_Aim of the exercise_
Write out the data again exactly, skipping every picture.

_Data excerpt_
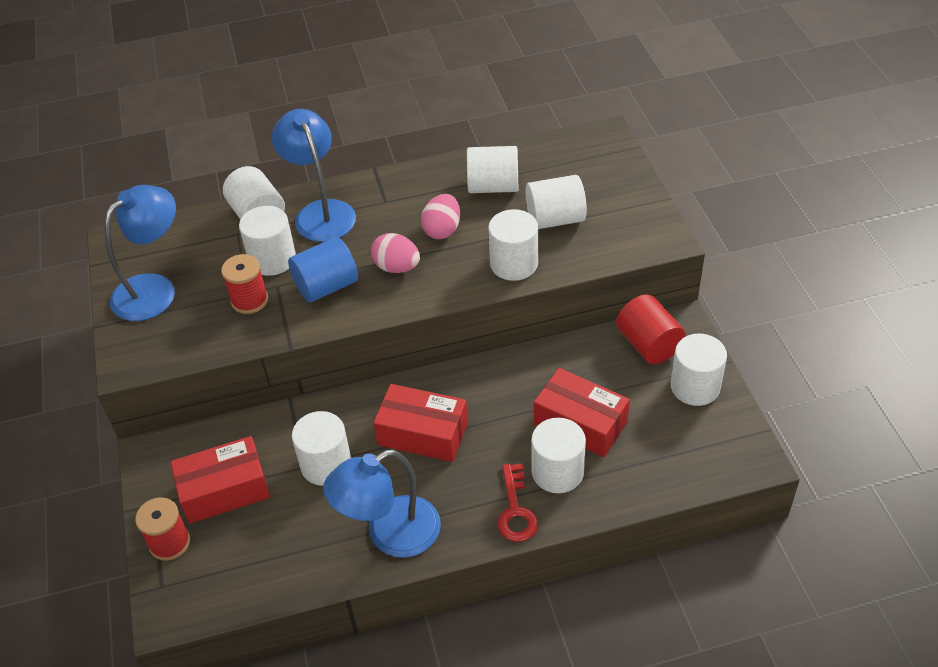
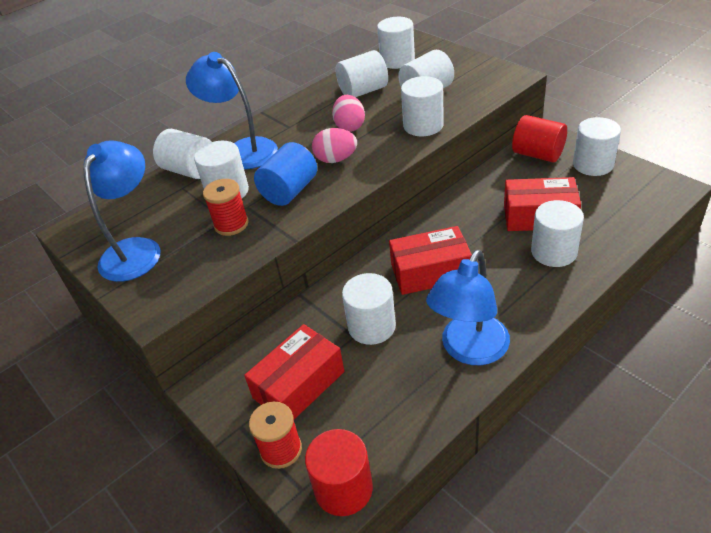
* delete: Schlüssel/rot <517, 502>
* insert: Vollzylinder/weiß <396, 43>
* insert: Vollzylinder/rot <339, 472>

_Result for this exercise_
* delete: Schlüssel/rot <517, 502>
* insert: Vollzylinder/weiß <396, 43>
* insert: Vollzylinder/rot <339, 472>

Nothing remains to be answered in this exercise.